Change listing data
|---|

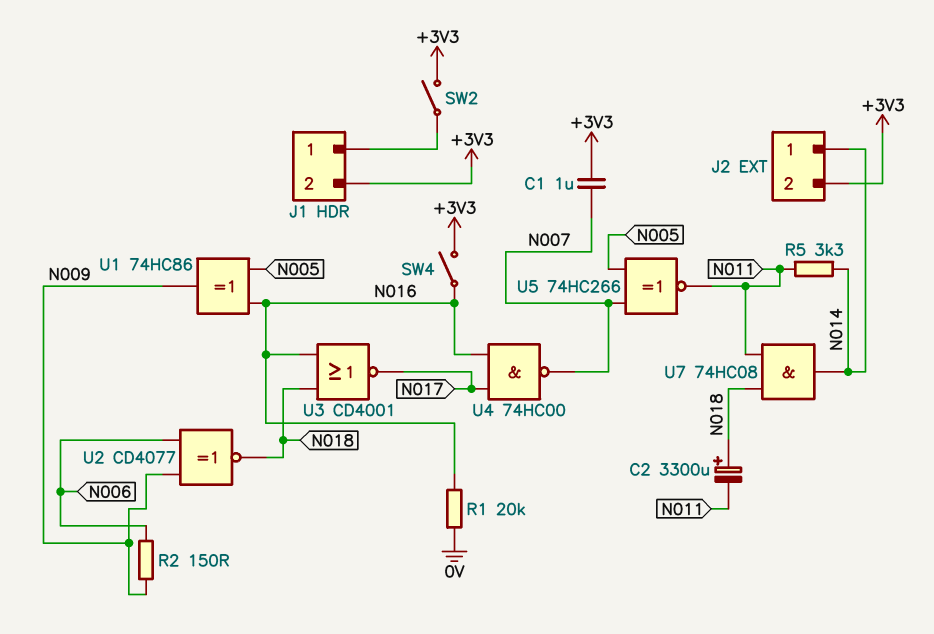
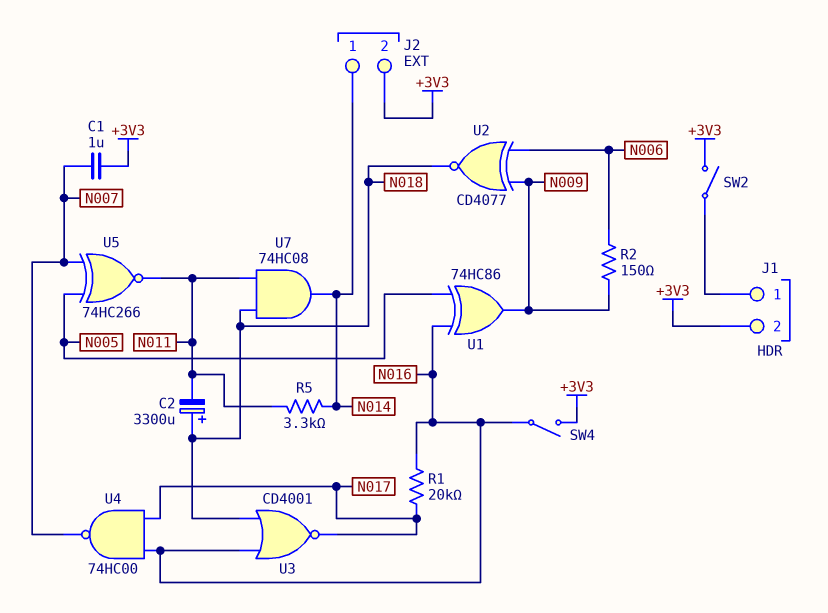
R1: 20k (0V, N016) -> 20k (N016, N017)

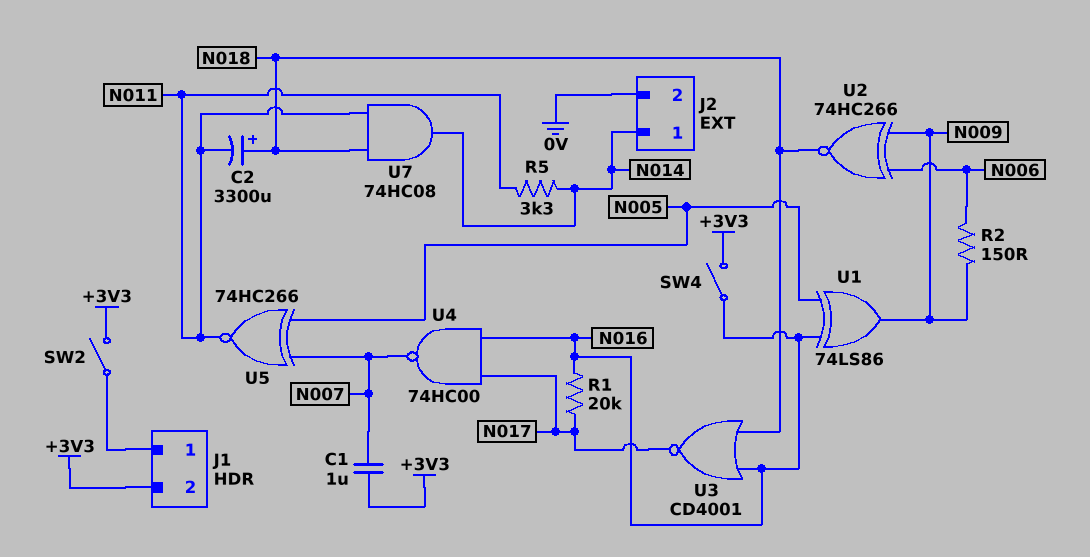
J2 pin 2: +3V3 -> 0V
U1: XOR 74HC86 (in N005, in N016, out N009) -> XOR 74LS86 (in N005, in N016, out N009)
U2: XNOR CD4077 (in N006, in N009, out N018) -> XNOR 74HC266 (in N006, in N009, out N018)

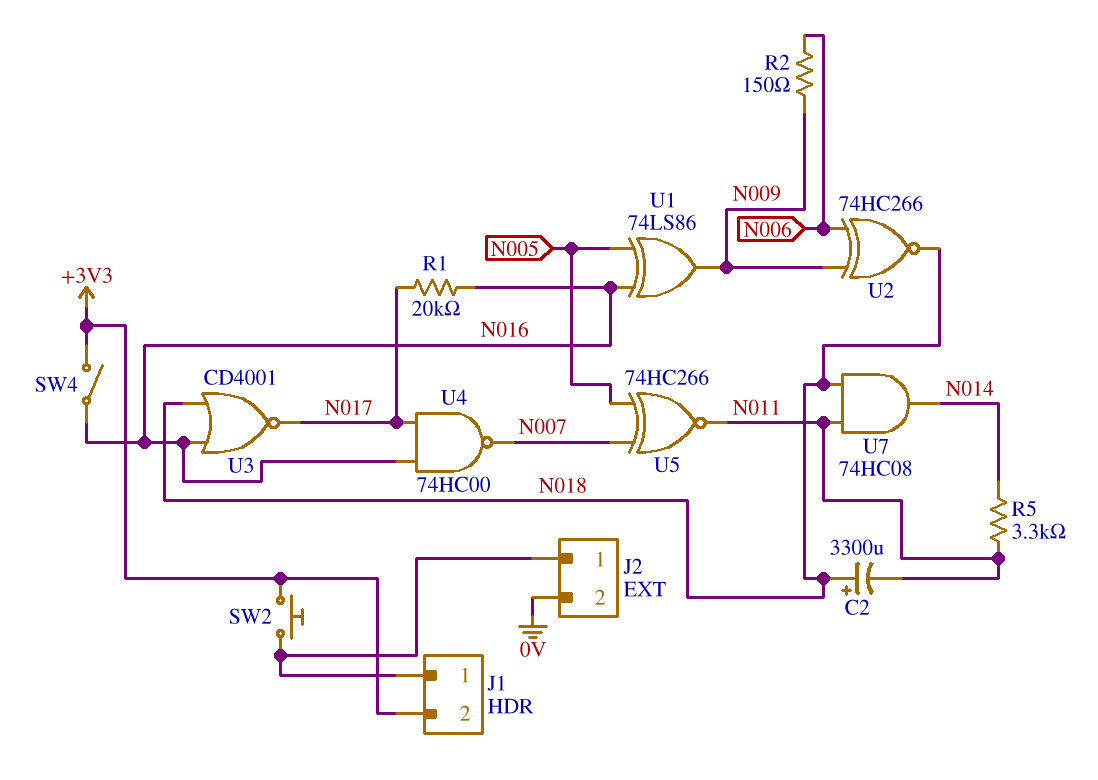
C1: 1uF (+3V3, N007) -> none
J2 pin 1: N014 -> J1/1
SW2: switch (+3V3, J1/1) -> button (+3V3, J1/1)

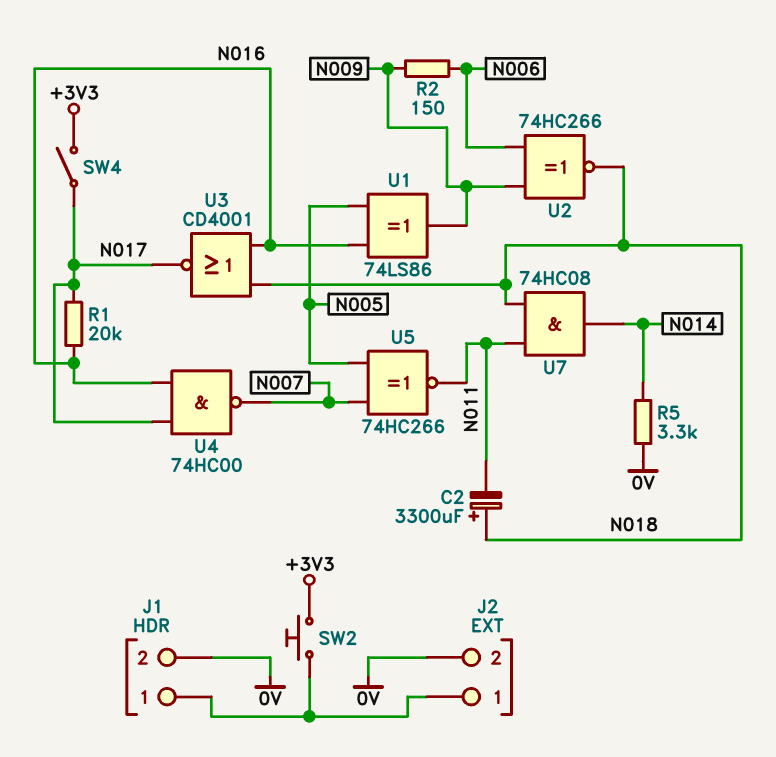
J1 pin 2: +3V3 -> 0V
R5: 3.3k (N011, N014) -> 3.3k (0V, N014)
SW4: switch (+3V3, N016) -> switch (+3V3, N017)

|---|

* _About this task_
Set down each entry above word for word, without its pictures.

* _Output of the task_
R1: 20k (0V, N016) -> 20k (N016, N017)

J2 pin 2: +3V3 -> 0V
U1: XOR 74HC86 (in N005, in N016, out N009) -> XOR 74LS86 (in N005, in N016, out N009)
U2: XNOR CD4077 (in N006, in N009, out N018) -> XNOR 74HC266 (in N006, in N009, out N018)

C1: 1uF (+3V3, N007) -> none
J2 pin 1: N014 -> J1/1
SW2: switch (+3V3, J1/1) -> button (+3V3, J1/1)

J1 pin 2: +3V3 -> 0V
R5: 3.3k (N011, N014) -> 3.3k (0V, N014)
SW4: switch (+3V3, N016) -> switch (+3V3, N017)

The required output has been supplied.